Extract every line of the material that holds the string "purple".

(Beginning of Collected data)

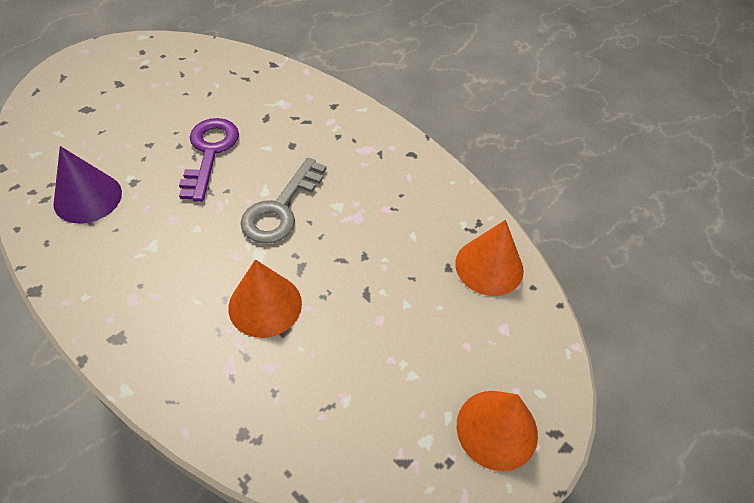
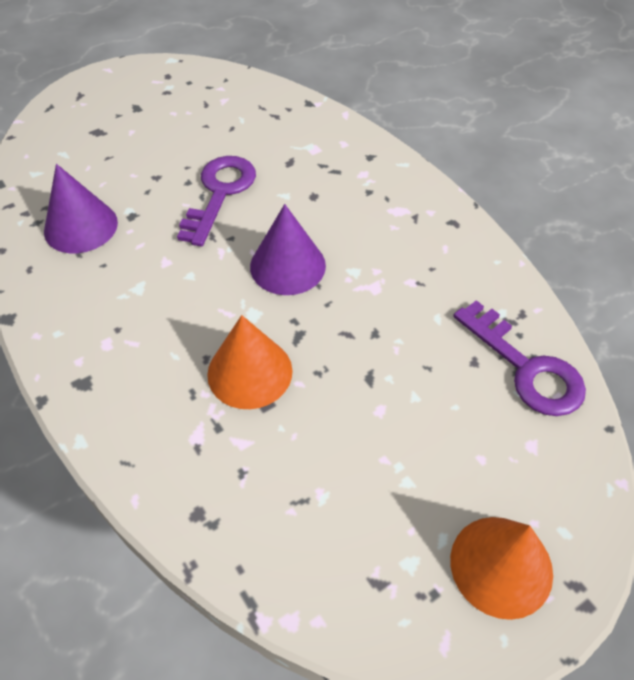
camera: 15 degrees right, 0 degrees up
(280, 208) = (287, 266): grey key -> purple cone
(489, 266) = (526, 368): orange cone -> purple key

(End of Collected data)

- Expected answer:
(280, 208) = (287, 266): grey key -> purple cone
(489, 266) = (526, 368): orange cone -> purple key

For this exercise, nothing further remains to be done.